Collected material:
* * * * * * *

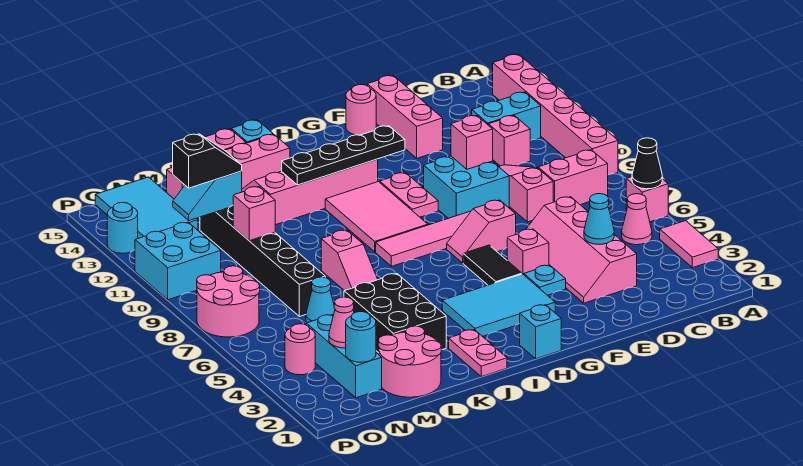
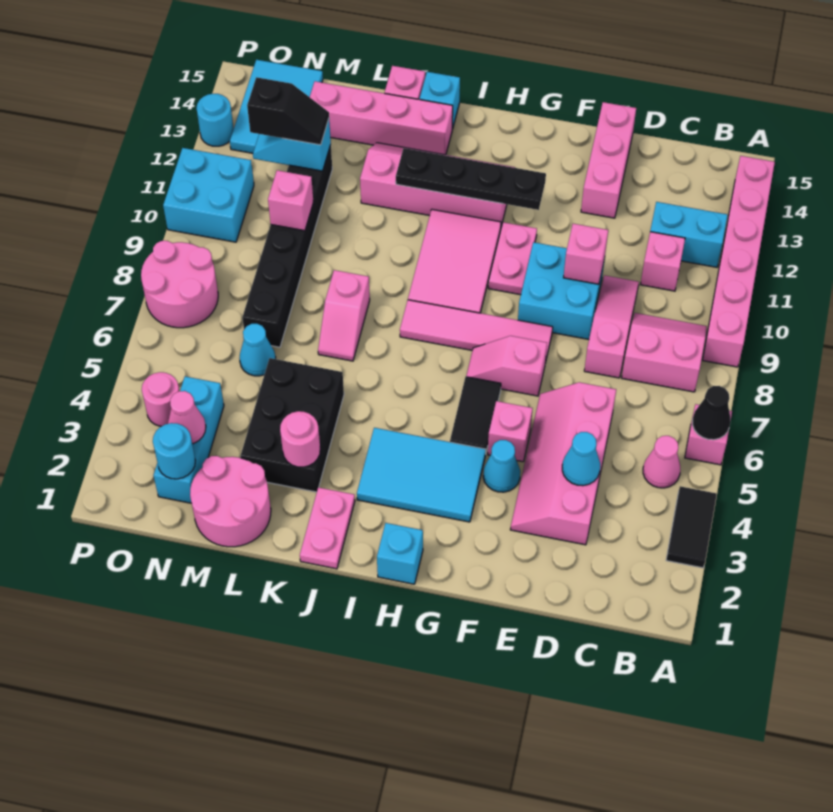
pink tile A3:A4 level 1 -> black tile A3:A4 level 1
cyan plate F4 level 1 -> cyan cone F4 level 1
pink round brick F15 level 1 -> pink round brick K3 level 2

* * * * * * *

Assignment: If you see a picture in the listing, skip it while copying everything else exactly.

Response below:
pink tile A3:A4 level 1 -> black tile A3:A4 level 1
cyan plate F4 level 1 -> cyan cone F4 level 1
pink round brick F15 level 1 -> pink round brick K3 level 2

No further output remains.